* _REQUIRED ACTION_
Any images in the records should be skipped; transcribe the rest exactly.

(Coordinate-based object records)
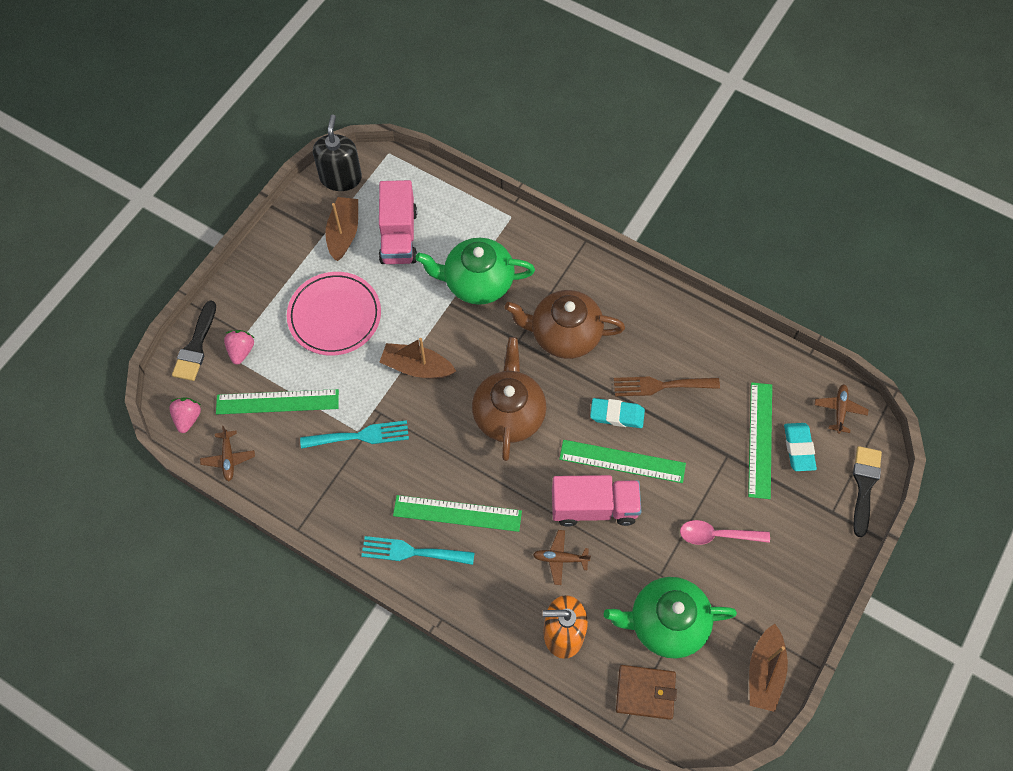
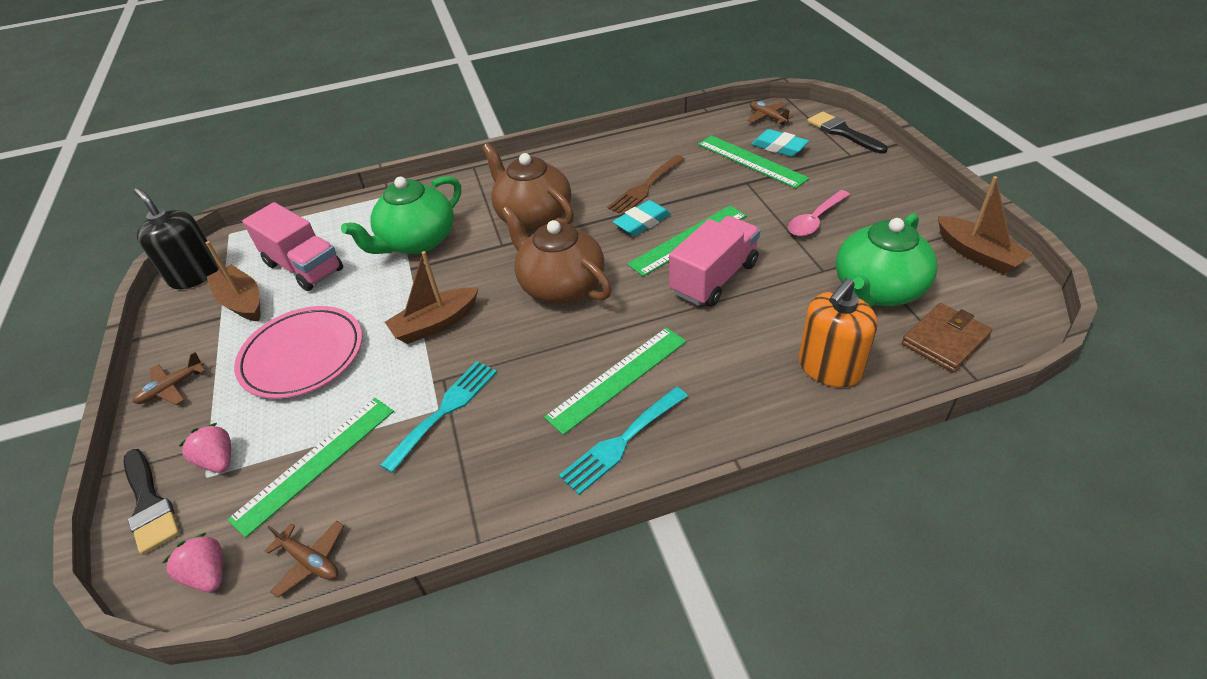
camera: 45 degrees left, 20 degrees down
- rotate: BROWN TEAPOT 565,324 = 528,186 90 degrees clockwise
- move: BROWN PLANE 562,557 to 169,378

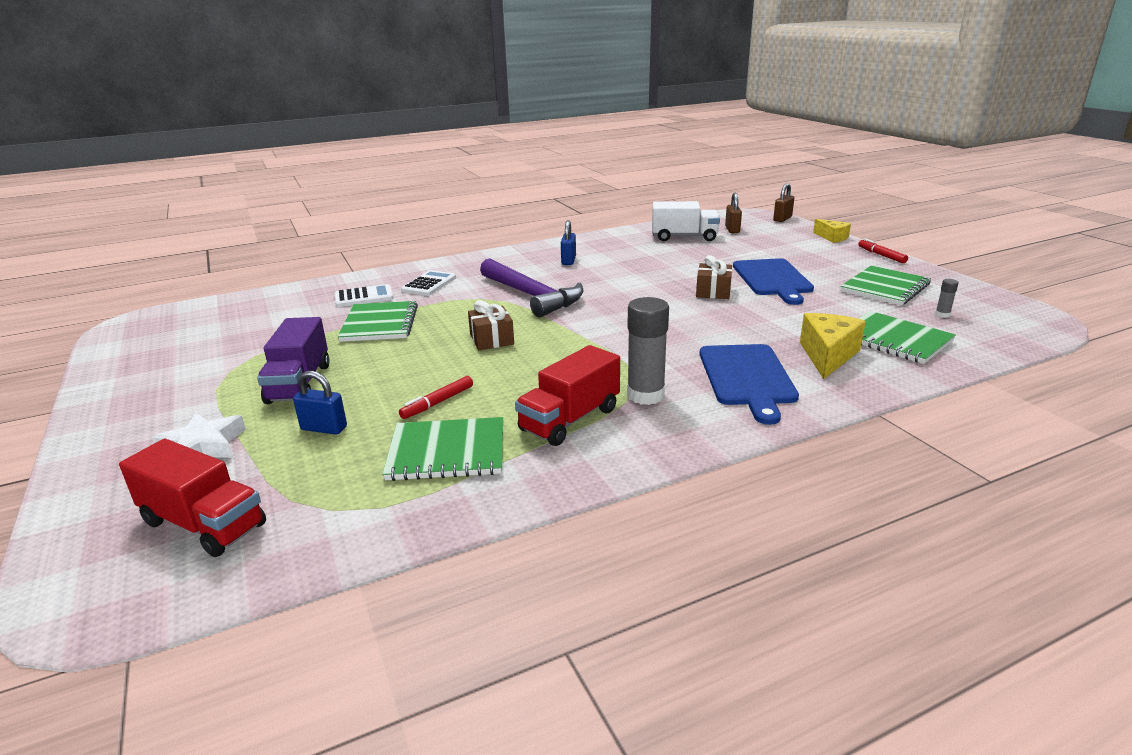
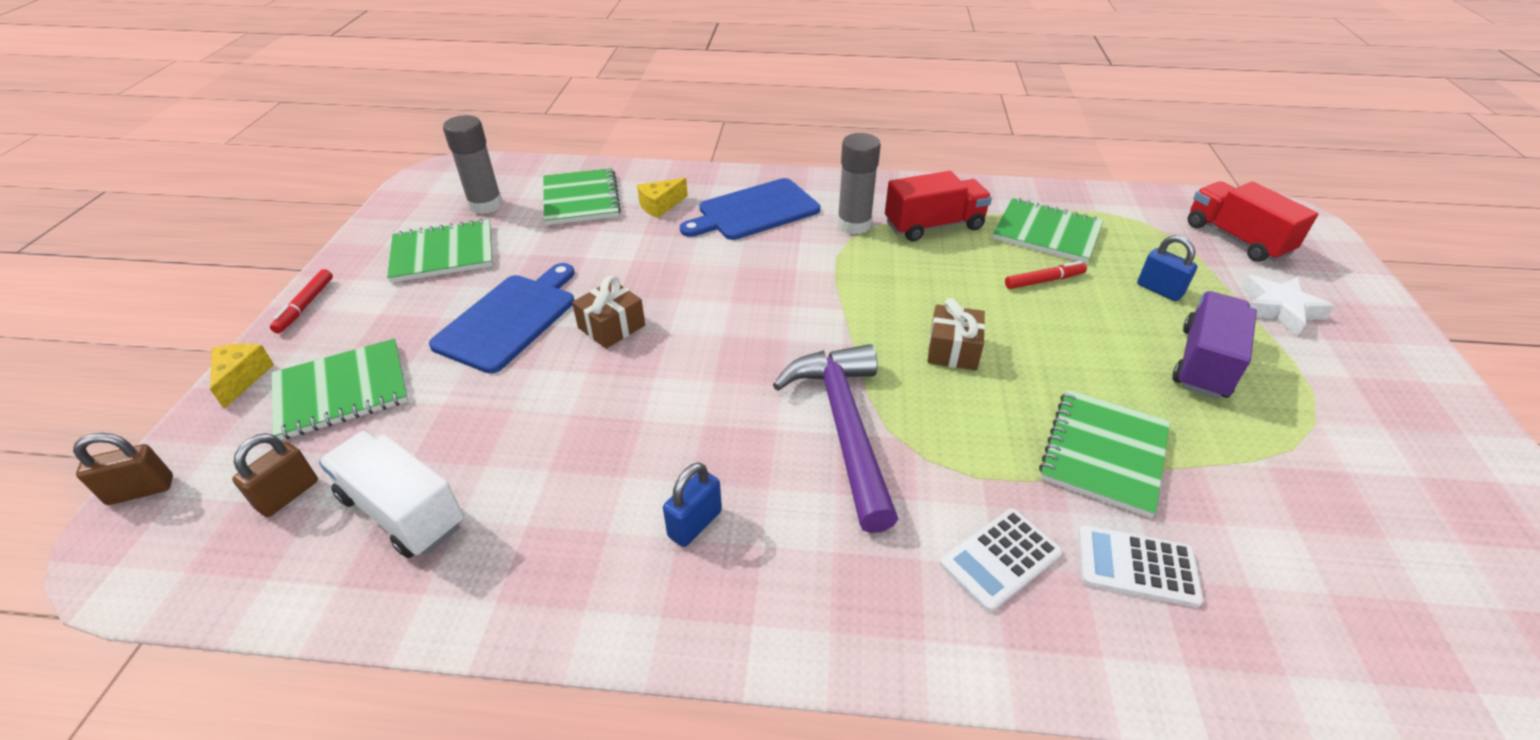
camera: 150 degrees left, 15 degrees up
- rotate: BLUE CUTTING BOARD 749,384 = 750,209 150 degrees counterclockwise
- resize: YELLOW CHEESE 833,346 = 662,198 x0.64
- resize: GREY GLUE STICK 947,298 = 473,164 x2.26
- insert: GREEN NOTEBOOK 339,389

* _SOLUTION_
camera: 45 degrees left, 20 degrees down
- rotate: BROWN TEAPOT 565,324 = 528,186 90 degrees clockwise
- move: BROWN PLANE 562,557 to 169,378

camera: 150 degrees left, 15 degrees up
- rotate: BLUE CUTTING BOARD 749,384 = 750,209 150 degrees counterclockwise
- resize: YELLOW CHEESE 833,346 = 662,198 x0.64
- resize: GREY GLUE STICK 947,298 = 473,164 x2.26
- insert: GREEN NOTEBOOK 339,389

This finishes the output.